> Exercise goal: Copy out, from the entries below, each line holding the string "pixel".

> Record list:
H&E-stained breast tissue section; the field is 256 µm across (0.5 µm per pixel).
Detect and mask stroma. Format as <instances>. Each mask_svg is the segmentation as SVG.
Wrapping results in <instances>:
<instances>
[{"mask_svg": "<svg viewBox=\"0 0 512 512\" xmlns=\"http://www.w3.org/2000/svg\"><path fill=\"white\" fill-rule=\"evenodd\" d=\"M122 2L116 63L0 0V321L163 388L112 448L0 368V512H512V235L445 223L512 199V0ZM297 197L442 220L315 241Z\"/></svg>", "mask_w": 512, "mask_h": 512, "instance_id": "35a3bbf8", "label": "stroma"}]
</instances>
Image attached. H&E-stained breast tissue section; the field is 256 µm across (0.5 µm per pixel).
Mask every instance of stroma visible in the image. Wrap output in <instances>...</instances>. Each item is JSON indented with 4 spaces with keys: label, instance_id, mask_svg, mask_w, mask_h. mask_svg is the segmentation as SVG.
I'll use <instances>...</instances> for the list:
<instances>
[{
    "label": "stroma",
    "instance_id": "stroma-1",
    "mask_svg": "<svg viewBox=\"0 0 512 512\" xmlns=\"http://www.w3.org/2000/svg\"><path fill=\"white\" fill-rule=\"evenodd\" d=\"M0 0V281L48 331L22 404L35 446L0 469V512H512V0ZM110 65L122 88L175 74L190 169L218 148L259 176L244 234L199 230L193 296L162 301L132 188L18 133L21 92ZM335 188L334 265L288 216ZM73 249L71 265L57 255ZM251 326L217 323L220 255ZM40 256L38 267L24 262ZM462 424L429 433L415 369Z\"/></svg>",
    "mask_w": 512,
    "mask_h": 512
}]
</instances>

> Task response:
H&E-stained breast tissue section; the field is 256 µm across (0.5 µm per pixel).
Image attached. H&E-stained breast tissue section; the field is 256 µm across (0.5 µm per pixel).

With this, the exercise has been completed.